===== Input records
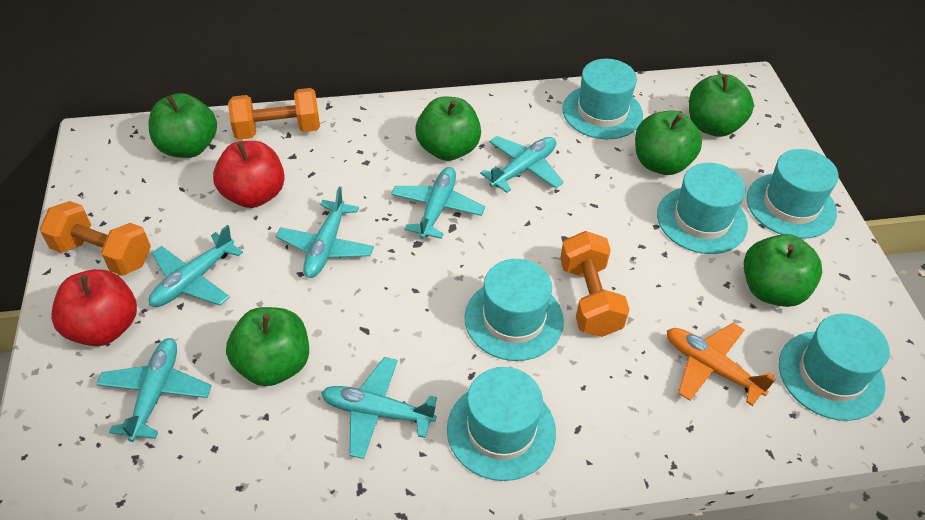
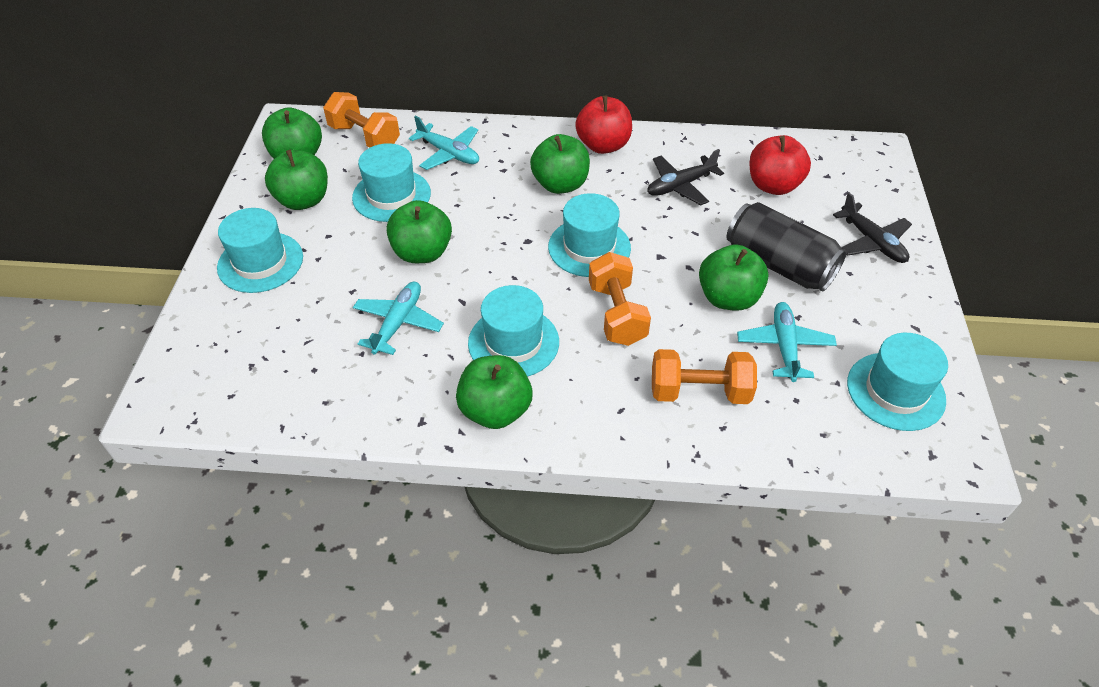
black can: 0 -> 1
black plane: 0 -> 2
orange plane: 1 -> 0
turquoise hat: 6 -> 5
turquoise plane: 6 -> 3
==========
Exercise directions
Reading through the records above, report each line in which the string "turquoise" is found.

Finished task
turquoise hat: 6 -> 5
turquoise plane: 6 -> 3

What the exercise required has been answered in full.